* _What is required_:
Using the records below, copy out exactly the line that contains "green capsule: 0 -> 2" and every line that follows it, up to and including the last, and no others.

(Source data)
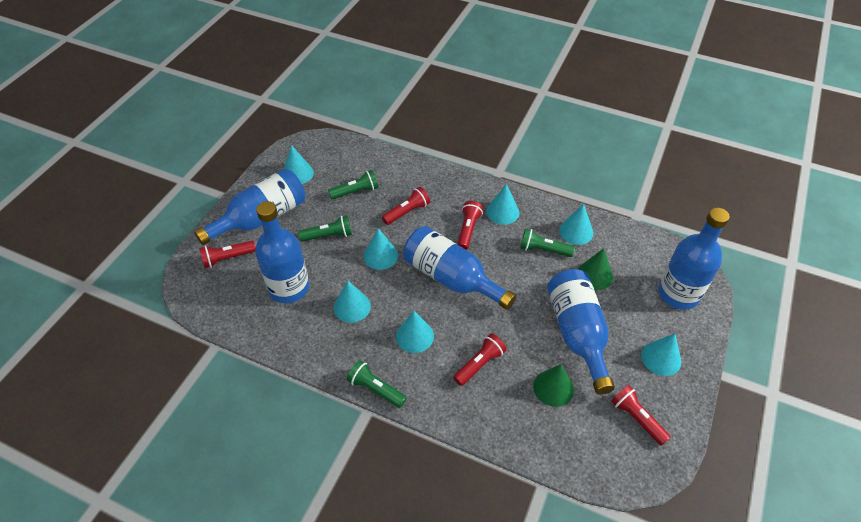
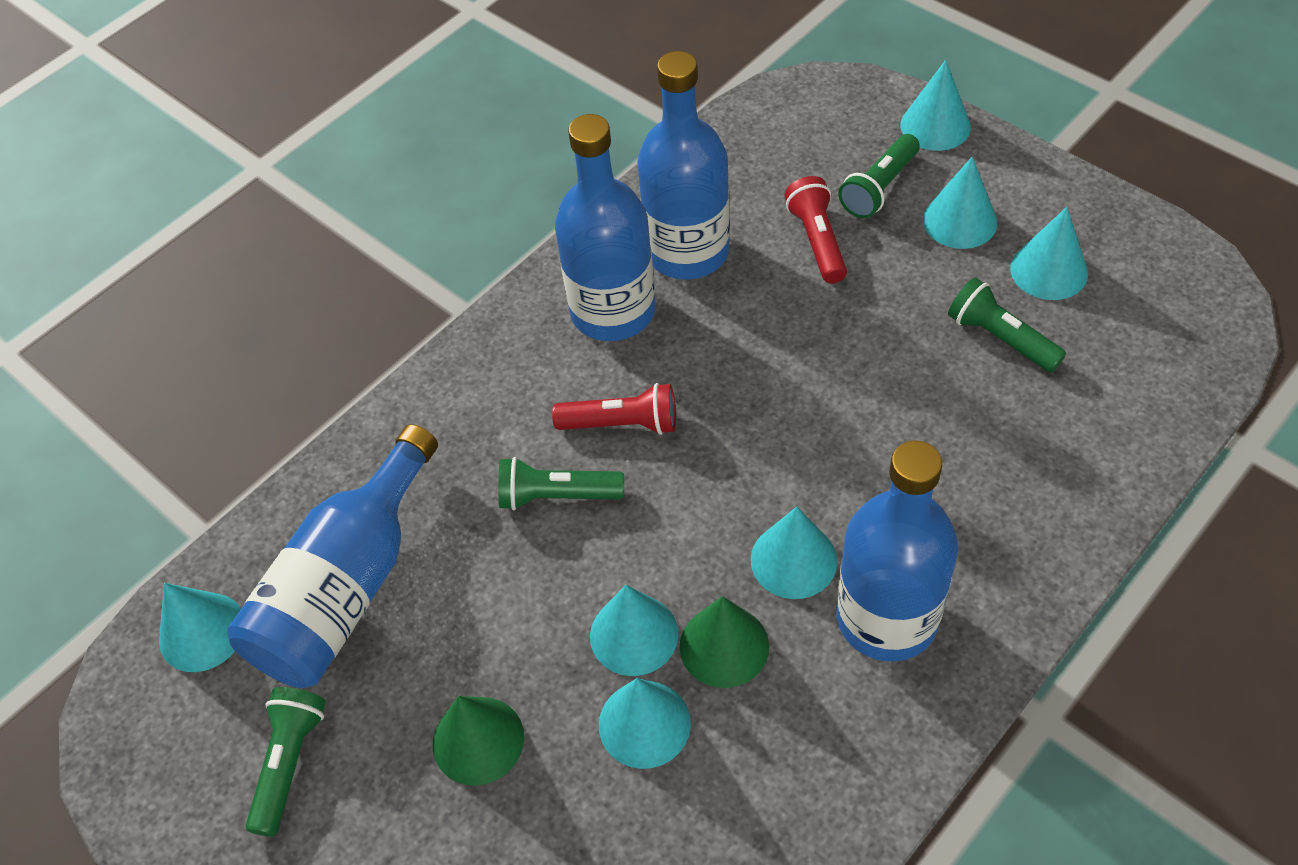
blue bottle: 5 -> 4
red flashlight: 5 -> 2

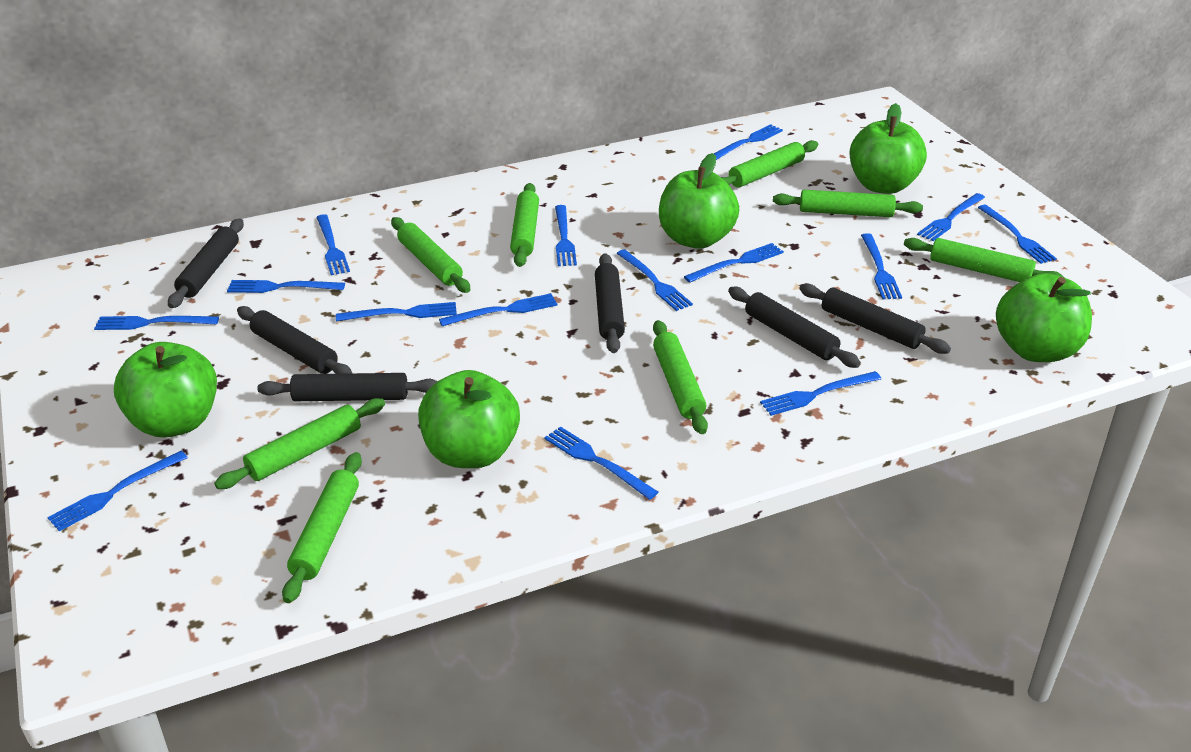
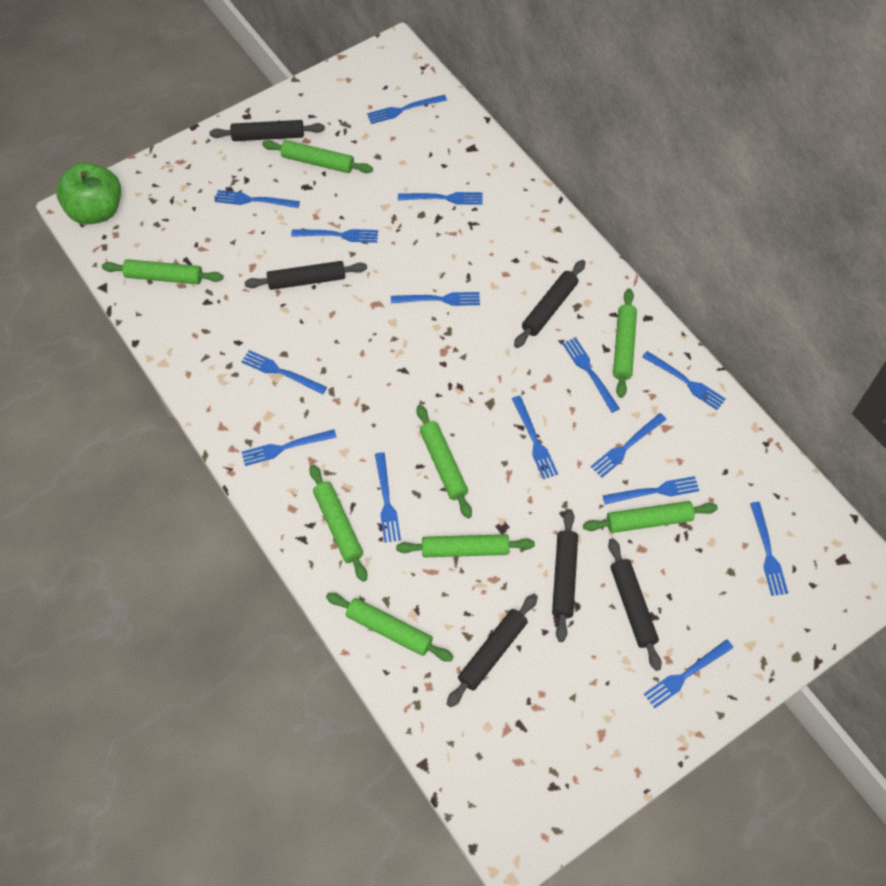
green apple: 5 -> 1

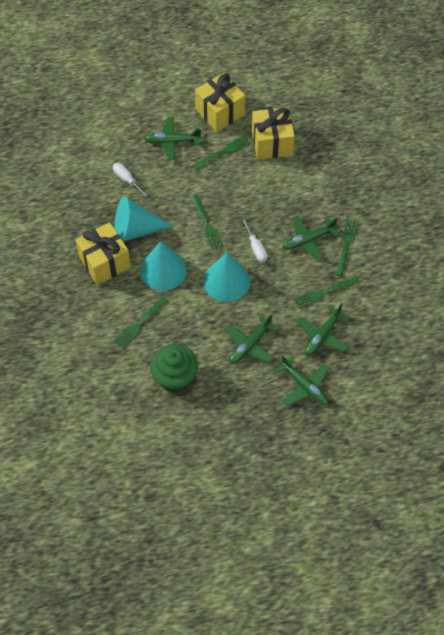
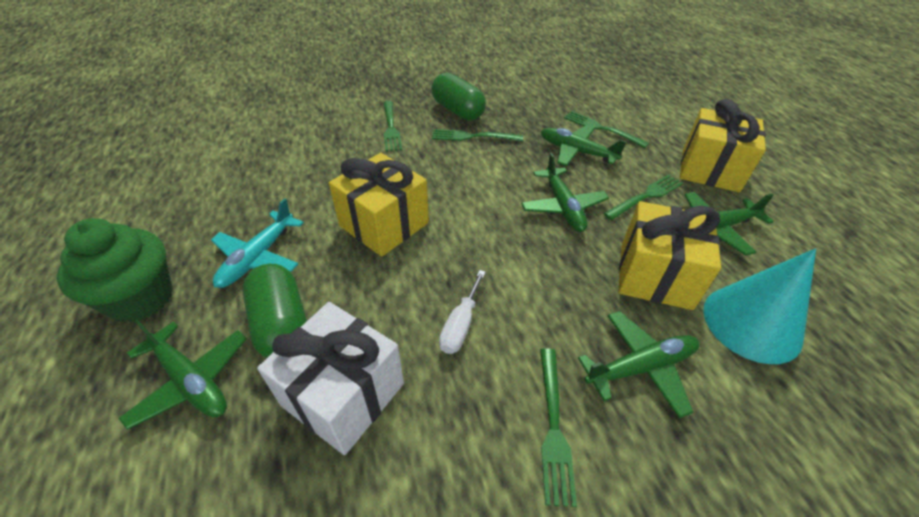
green capsule: 0 -> 2
turquoise cone: 3 -> 1
turquoise plane: 0 -> 1
white gift: 0 -> 1
white screwdriver: 2 -> 1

* _Response area_:
green capsule: 0 -> 2
turquoise cone: 3 -> 1
turquoise plane: 0 -> 1
white gift: 0 -> 1
white screwdriver: 2 -> 1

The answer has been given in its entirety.